** What is required **
Collect every line below that contains the word "pentagon" and copy each one in full.

** Records for the exercise **
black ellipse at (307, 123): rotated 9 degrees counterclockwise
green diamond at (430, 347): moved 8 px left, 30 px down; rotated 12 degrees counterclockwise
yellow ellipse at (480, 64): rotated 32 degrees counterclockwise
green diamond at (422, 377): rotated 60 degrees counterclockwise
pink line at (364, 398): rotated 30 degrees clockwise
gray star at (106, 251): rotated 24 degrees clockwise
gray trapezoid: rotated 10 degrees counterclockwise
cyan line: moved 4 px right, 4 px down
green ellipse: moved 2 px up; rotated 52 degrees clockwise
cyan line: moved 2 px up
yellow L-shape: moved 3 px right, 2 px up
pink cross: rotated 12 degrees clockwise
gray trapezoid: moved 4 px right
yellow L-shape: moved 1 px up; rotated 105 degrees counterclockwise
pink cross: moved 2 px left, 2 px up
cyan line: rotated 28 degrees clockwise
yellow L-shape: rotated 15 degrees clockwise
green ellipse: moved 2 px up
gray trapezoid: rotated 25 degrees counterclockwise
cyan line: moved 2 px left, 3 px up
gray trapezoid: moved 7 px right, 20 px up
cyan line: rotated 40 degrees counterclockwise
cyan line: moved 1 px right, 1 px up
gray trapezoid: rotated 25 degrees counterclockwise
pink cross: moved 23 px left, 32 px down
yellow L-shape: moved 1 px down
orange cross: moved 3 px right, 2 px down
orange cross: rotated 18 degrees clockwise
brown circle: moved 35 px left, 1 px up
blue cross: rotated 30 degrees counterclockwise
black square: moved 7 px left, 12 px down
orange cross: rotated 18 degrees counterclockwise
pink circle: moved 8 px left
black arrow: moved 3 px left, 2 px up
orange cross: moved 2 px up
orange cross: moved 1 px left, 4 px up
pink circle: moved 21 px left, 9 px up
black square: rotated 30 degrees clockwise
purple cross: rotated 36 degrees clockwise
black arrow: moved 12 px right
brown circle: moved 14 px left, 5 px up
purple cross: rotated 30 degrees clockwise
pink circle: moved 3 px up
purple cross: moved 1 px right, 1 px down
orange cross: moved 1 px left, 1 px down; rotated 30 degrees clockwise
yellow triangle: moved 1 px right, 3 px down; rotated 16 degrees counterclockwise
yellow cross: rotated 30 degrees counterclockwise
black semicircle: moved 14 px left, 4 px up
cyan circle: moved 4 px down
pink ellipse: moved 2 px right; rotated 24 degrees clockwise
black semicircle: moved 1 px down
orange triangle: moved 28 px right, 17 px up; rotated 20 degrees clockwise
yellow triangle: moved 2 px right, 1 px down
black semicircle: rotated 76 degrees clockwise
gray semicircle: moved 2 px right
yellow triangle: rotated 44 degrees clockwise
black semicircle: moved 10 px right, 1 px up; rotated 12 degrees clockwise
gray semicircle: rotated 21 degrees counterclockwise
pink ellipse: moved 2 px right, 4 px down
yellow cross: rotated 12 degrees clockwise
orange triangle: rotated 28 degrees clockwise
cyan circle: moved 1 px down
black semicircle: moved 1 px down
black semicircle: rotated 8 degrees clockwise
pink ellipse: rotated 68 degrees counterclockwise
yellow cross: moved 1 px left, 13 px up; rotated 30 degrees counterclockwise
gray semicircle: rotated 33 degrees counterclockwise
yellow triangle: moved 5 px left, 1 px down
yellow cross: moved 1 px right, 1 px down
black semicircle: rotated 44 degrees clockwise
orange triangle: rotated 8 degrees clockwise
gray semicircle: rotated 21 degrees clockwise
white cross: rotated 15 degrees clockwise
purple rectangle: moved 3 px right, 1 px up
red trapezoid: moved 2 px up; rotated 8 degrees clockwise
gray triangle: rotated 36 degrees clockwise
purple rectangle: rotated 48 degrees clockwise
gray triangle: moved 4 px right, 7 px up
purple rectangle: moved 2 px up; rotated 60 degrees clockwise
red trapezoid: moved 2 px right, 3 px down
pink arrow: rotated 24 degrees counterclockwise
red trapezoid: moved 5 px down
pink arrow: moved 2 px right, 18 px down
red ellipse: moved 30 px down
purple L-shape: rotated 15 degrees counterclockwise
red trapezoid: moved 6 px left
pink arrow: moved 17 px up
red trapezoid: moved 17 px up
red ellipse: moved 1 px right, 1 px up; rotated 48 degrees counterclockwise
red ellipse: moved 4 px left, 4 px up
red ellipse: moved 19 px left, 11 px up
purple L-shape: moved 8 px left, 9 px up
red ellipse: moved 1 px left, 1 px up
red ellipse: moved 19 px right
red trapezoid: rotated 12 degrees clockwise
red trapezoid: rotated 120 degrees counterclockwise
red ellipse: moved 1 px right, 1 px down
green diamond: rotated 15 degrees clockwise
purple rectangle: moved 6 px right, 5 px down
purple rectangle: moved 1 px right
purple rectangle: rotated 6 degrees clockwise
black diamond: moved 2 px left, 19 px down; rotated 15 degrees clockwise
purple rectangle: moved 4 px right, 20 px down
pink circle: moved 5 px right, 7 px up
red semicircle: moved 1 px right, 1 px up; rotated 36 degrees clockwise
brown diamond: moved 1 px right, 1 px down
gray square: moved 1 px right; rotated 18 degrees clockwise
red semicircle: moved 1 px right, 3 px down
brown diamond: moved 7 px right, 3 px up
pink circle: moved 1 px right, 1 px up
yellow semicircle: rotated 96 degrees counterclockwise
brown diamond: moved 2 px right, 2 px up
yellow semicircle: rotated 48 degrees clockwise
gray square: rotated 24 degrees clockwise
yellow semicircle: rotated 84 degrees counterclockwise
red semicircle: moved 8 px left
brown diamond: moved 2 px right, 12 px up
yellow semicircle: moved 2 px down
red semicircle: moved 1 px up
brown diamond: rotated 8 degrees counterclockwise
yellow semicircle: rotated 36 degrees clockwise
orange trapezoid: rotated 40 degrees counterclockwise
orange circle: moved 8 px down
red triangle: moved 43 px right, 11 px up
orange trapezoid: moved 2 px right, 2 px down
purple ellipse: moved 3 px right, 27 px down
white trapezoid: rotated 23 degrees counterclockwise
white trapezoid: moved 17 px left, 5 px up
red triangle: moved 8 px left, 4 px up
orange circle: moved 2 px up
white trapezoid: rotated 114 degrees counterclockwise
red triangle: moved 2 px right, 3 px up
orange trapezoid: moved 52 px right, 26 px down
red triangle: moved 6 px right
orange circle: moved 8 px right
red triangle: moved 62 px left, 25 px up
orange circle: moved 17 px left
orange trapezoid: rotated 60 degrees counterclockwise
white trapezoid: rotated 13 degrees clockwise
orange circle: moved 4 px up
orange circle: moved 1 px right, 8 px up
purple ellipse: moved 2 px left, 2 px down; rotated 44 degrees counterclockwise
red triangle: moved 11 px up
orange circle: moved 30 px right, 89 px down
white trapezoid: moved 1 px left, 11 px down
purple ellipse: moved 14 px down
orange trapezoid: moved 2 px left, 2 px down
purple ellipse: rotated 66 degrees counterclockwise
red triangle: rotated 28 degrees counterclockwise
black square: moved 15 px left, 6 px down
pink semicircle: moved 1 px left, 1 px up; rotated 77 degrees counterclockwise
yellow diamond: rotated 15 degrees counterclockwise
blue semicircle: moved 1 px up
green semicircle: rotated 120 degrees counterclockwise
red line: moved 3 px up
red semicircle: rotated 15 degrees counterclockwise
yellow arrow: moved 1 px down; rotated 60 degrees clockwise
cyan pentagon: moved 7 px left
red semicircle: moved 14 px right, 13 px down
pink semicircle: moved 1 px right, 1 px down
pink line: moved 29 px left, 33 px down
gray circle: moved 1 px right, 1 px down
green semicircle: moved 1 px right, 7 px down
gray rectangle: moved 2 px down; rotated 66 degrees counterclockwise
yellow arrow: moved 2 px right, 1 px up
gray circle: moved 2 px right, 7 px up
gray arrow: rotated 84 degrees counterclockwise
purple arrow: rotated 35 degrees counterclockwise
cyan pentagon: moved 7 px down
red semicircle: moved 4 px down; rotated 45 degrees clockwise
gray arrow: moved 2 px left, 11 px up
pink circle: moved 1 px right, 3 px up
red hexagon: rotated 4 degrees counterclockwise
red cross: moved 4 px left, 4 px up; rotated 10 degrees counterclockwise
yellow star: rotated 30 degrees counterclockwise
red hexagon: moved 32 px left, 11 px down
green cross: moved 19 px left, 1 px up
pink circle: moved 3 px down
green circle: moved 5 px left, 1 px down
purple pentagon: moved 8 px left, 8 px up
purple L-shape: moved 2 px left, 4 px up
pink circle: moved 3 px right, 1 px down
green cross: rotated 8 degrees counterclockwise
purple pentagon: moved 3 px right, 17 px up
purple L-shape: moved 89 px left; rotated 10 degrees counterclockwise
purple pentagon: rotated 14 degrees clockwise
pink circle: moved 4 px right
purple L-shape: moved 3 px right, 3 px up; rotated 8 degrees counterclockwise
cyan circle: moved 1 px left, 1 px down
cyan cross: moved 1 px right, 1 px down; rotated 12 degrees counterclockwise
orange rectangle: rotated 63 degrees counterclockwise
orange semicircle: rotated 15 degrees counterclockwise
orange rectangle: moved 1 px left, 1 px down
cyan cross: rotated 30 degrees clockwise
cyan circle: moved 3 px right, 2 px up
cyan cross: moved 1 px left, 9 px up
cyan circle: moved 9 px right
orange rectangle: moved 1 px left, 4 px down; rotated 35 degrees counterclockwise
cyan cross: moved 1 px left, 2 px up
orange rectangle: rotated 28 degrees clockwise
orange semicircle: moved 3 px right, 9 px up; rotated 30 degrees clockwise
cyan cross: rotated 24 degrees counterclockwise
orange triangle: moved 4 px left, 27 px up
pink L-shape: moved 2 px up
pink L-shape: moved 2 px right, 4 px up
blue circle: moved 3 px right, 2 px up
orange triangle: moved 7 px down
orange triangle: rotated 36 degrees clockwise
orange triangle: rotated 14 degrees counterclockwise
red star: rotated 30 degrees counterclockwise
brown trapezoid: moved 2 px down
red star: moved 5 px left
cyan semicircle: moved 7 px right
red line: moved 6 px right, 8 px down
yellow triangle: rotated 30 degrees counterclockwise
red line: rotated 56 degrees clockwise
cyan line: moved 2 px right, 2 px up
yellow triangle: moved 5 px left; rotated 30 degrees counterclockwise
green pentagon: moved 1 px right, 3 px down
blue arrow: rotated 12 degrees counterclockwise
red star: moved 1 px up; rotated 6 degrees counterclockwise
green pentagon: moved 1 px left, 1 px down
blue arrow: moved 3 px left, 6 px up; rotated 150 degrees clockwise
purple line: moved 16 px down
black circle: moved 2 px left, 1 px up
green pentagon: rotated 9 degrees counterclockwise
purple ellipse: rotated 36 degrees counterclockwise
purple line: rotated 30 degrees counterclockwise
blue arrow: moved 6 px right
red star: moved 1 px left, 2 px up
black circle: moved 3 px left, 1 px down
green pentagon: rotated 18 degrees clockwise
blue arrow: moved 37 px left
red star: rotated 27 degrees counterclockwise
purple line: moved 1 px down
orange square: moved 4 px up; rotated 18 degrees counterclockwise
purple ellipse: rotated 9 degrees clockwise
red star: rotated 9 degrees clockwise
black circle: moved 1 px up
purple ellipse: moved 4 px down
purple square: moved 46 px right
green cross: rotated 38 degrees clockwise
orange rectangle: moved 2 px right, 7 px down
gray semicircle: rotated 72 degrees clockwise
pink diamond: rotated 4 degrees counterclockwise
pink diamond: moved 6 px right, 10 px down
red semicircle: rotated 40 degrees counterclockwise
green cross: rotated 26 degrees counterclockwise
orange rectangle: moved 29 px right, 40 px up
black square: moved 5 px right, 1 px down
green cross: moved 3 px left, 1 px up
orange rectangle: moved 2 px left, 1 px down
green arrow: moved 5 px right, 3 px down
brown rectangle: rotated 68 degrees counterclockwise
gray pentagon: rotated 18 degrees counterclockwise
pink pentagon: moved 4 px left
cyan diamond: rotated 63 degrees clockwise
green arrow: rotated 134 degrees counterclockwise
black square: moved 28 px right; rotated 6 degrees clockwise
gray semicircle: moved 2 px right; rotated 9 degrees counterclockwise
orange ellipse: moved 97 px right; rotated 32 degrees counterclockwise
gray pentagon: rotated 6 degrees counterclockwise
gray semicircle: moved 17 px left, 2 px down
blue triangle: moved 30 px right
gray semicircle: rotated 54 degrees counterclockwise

** Solution for this exercise **
cyan pentagon: moved 7 px left
cyan pentagon: moved 7 px down
purple pentagon: moved 8 px left, 8 px up
purple pentagon: moved 3 px right, 17 px up
purple pentagon: rotated 14 degrees clockwise
green pentagon: moved 1 px right, 3 px down
green pentagon: moved 1 px left, 1 px down
green pentagon: rotated 9 degrees counterclockwise
green pentagon: rotated 18 degrees clockwise
gray pentagon: rotated 18 degrees counterclockwise
pink pentagon: moved 4 px left
gray pentagon: rotated 6 degrees counterclockwise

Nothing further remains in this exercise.